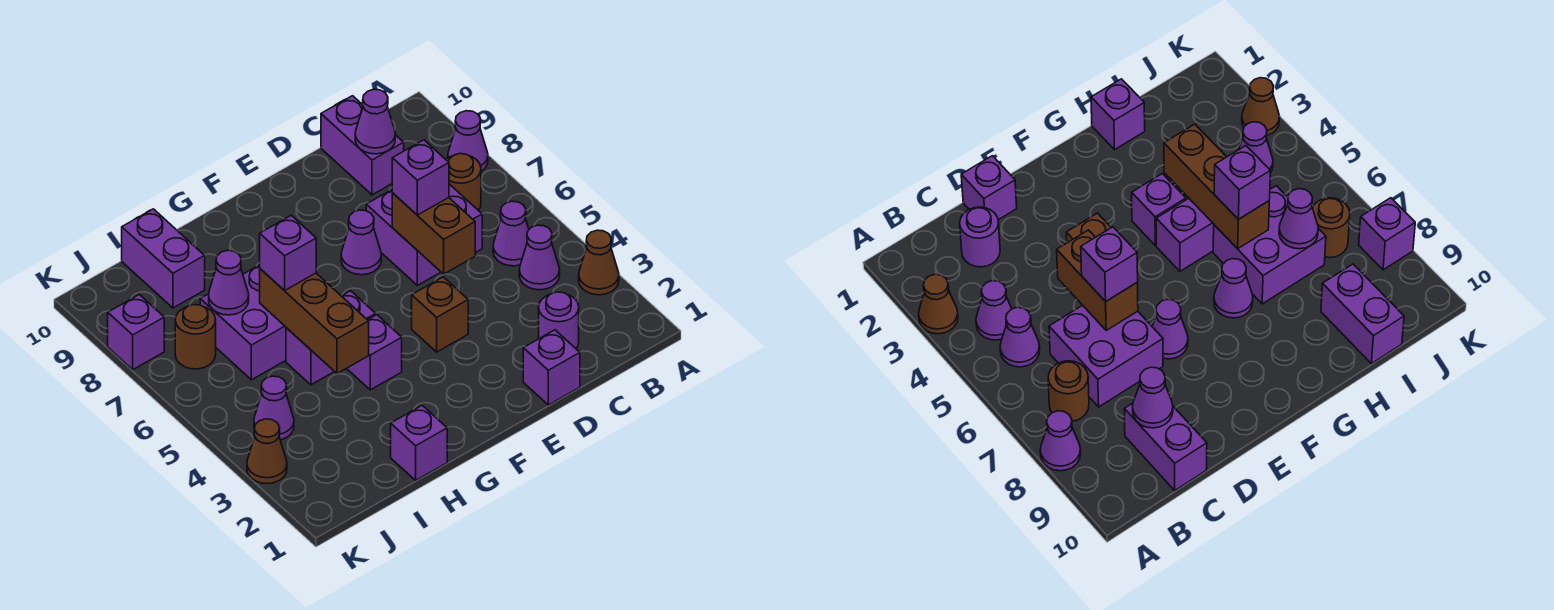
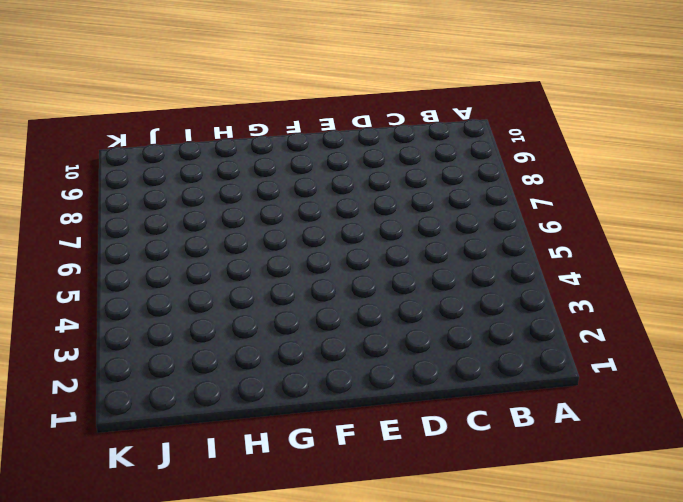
none -> brown cone A3 level 1
none -> purple cone A8 level 1
none -> purple cone B4 level 1

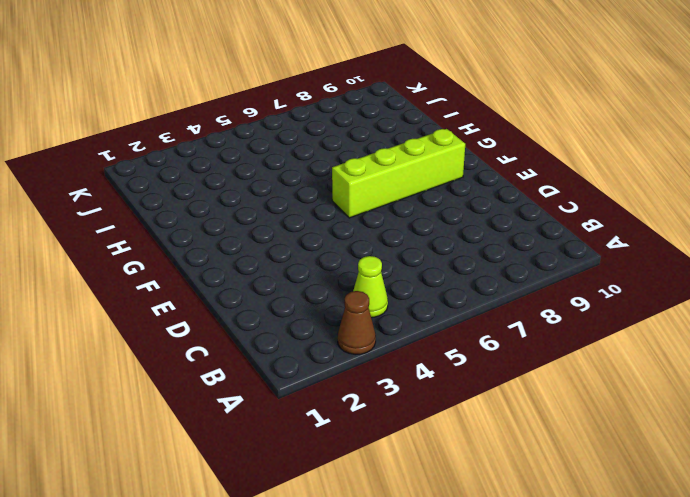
lime cone B4 level 1 -> purple cone B4 level 1
lime brick F6:F9 level 1 -> none
none -> purple cone A8 level 1
none -> purple cone B5 level 1
none -> brown round brick B7 level 1

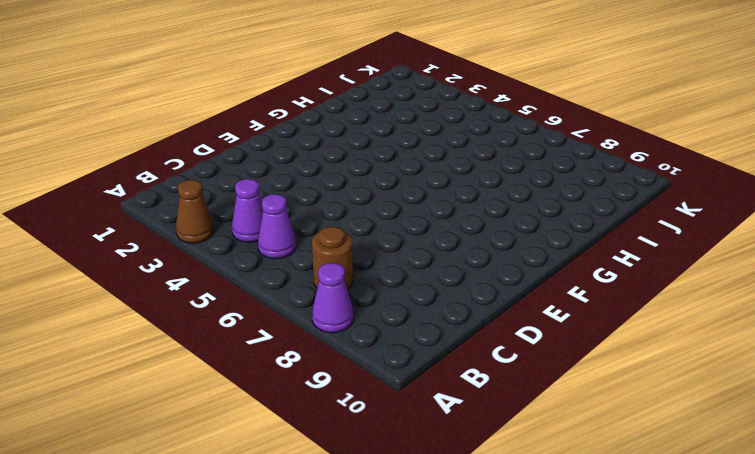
none -> purple round brick C2 level 1
none -> purple brick C6:D7 level 1
none -> purple brick C9:C10 level 1

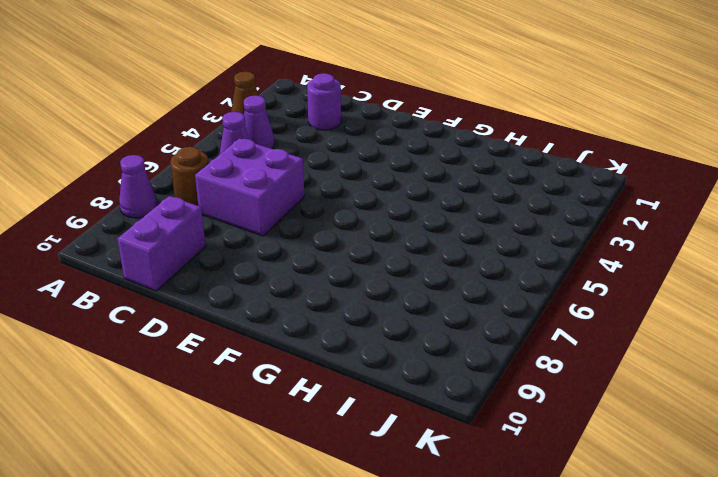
none -> purple brick D1 level 1
none -> brown brick E4 level 1
none -> purple cone E7 level 1

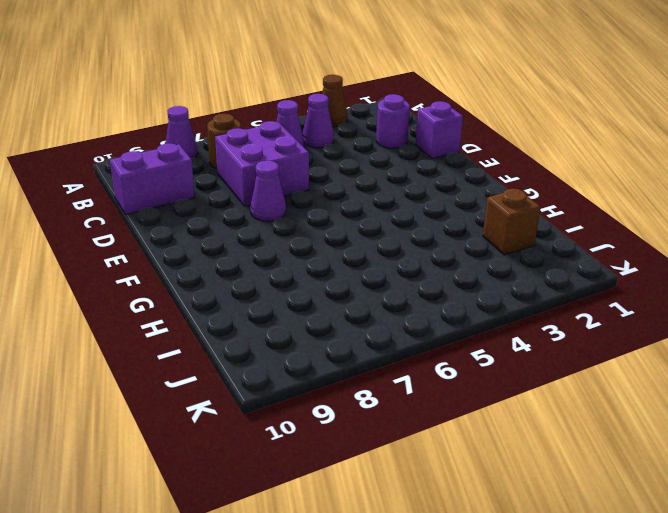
brown brick I2 level 1 -> brown brick E4 level 1
none -> purple brick G4 level 1
none -> purple brick G5:H5 level 1
none -> purple cone G7 level 1

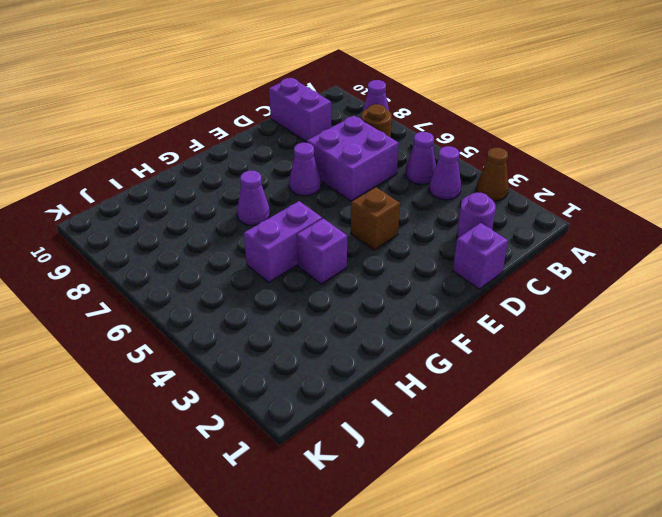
none -> purple brick H1 level 1
none -> purple brick H6:I7 level 1
none -> purple brick I9:I10 level 1

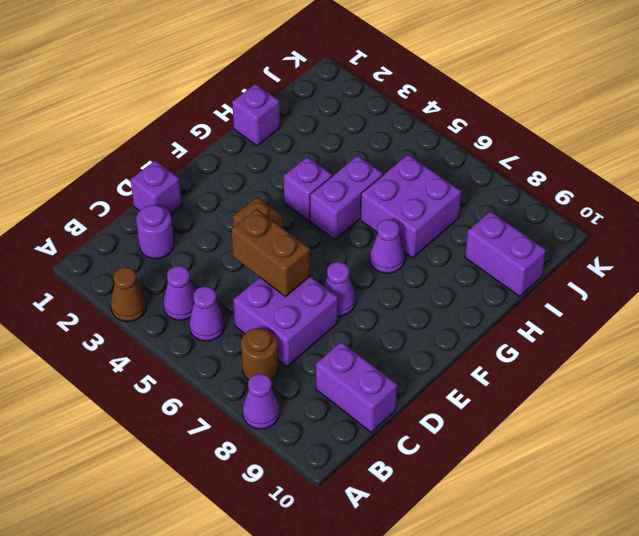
none -> purple cone J4 level 1
none -> brown round brick J7 level 1
none -> brown cone K3 level 1

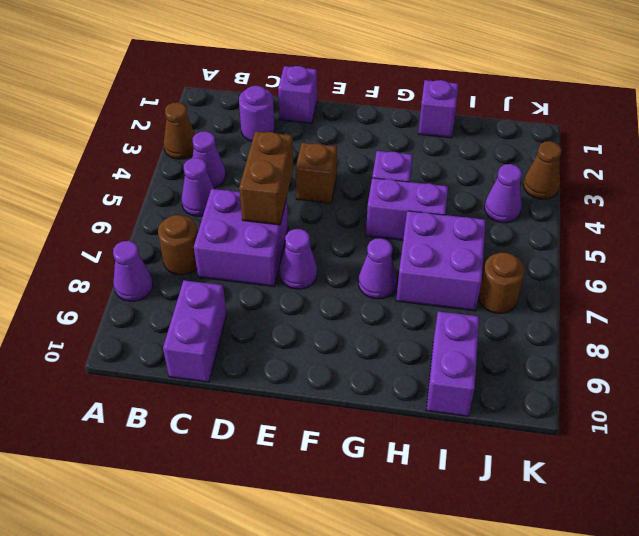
none -> purple brick K8 level 1
none -> purple cone C9 level 2
none -> brown brick H4:H6 level 2

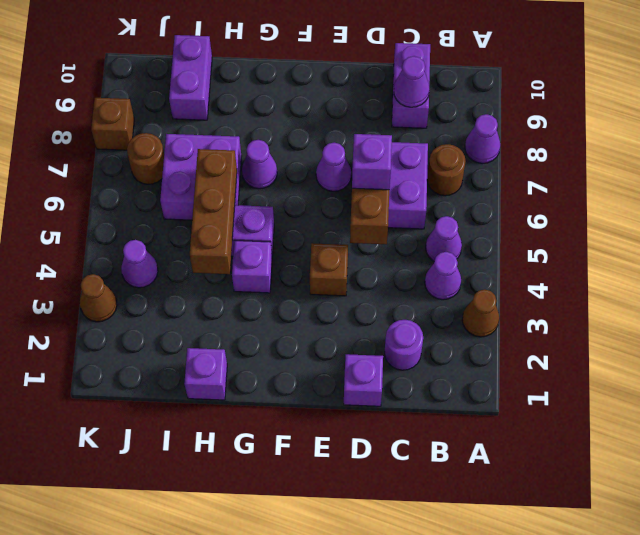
brown brick K8 level 1 -> purple brick K8 level 1
none -> purple cone I7 level 2
none -> purple brick H6 level 3

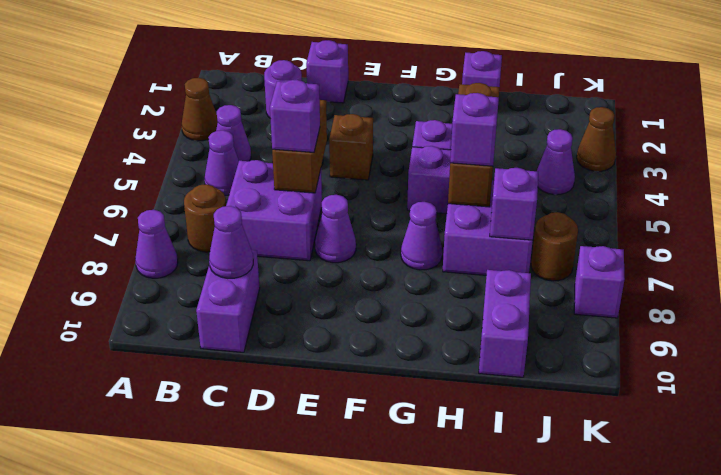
purple brick I7 level 2 -> purple cone I7 level 2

◇ ◇ ◇ ◇ ◇ ◇ ◇

*Problem:* Beginning at the line that has "lime brick F6:F9 level 1 -> none" and ending at the line that has "none -> purple brick D1 level 1", restate the listing above word for word, pictures left out.

*Expected answer:*
lime brick F6:F9 level 1 -> none
none -> purple cone A8 level 1
none -> purple cone B5 level 1
none -> brown round brick B7 level 1

none -> purple round brick C2 level 1
none -> purple brick C6:D7 level 1
none -> purple brick C9:C10 level 1

none -> purple brick D1 level 1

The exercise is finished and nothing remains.